Exercise — Could you print the lines below exactly, from the one holding "The barra de pegamento (amarillo)" through the last line, with no other output?

Object matching data —
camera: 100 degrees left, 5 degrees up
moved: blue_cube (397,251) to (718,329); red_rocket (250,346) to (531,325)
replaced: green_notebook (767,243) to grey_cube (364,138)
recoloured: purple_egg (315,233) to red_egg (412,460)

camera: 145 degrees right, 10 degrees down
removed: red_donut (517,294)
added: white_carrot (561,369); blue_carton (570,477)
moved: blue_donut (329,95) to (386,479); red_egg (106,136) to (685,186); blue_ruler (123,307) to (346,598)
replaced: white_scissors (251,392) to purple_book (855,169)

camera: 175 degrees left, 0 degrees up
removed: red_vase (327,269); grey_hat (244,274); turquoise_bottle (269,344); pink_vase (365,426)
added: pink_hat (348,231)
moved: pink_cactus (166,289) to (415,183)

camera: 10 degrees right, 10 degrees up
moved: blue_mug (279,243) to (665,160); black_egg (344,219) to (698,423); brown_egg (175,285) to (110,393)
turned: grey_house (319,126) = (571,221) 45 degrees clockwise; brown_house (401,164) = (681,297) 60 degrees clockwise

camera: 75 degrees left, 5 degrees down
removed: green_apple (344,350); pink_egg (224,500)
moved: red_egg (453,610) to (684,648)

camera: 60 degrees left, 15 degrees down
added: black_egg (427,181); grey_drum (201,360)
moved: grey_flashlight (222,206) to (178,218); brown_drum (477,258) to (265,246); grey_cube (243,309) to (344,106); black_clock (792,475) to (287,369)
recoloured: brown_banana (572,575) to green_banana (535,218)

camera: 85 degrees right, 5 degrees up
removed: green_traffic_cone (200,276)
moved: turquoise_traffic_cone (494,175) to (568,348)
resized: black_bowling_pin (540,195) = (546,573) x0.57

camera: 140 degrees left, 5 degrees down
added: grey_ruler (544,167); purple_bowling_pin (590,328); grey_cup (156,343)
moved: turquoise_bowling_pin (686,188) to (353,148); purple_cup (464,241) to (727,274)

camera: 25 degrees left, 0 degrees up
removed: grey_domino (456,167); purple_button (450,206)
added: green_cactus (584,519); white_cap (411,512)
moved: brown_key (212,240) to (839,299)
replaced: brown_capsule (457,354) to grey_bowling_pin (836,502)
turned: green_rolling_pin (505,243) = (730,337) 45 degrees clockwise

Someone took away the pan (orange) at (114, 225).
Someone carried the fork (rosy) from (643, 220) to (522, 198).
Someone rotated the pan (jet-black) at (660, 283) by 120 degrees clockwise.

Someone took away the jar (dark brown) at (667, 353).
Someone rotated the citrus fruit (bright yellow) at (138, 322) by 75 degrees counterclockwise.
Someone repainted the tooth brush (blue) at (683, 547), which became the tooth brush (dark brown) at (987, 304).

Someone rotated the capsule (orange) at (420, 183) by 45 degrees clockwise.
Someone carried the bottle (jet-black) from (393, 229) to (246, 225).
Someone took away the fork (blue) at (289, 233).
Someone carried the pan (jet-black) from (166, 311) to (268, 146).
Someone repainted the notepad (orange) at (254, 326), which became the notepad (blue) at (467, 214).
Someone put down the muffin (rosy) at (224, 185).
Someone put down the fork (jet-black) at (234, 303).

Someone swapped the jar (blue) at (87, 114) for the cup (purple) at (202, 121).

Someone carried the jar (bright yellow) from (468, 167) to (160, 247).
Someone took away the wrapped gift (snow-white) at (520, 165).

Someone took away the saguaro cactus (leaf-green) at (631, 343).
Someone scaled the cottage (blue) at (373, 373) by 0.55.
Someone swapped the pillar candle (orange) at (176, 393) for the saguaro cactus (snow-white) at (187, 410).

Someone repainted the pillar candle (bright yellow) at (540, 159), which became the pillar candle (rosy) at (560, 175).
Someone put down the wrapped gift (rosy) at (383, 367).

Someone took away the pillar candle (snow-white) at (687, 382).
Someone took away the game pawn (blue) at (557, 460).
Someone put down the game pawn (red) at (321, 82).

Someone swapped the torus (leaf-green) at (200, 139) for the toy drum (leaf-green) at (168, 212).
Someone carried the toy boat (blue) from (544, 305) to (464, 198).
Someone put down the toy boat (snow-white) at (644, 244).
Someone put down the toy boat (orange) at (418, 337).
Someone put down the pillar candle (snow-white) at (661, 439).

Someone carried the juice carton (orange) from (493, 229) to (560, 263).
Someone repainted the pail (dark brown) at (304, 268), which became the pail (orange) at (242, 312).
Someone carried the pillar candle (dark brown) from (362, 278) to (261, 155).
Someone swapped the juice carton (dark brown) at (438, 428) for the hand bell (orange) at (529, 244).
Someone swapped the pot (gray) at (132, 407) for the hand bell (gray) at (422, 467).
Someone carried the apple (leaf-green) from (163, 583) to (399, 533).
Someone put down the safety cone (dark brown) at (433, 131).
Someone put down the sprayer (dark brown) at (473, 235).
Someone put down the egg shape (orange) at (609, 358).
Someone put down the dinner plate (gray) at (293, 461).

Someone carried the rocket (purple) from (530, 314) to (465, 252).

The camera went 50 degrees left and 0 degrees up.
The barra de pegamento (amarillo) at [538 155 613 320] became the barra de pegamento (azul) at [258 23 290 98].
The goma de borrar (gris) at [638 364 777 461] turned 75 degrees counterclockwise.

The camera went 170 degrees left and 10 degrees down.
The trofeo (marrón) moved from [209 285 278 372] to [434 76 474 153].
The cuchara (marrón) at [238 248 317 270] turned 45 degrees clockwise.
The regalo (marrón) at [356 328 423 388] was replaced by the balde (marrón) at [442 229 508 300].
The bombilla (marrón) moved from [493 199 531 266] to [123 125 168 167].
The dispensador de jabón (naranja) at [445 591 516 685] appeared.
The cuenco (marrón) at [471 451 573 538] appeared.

Solution —
The barra de pegamento (amarillo) at [538 155 613 320] became the barra de pegamento (azul) at [258 23 290 98].
The goma de borrar (gris) at [638 364 777 461] turned 75 degrees counterclockwise.

The camera went 170 degrees left and 10 degrees down.
The trofeo (marrón) moved from [209 285 278 372] to [434 76 474 153].
The cuchara (marrón) at [238 248 317 270] turned 45 degrees clockwise.
The regalo (marrón) at [356 328 423 388] was replaced by the balde (marrón) at [442 229 508 300].
The bombilla (marrón) moved from [493 199 531 266] to [123 125 168 167].
The dispensador de jabón (naranja) at [445 591 516 685] appeared.
The cuenco (marrón) at [471 451 573 538] appeared.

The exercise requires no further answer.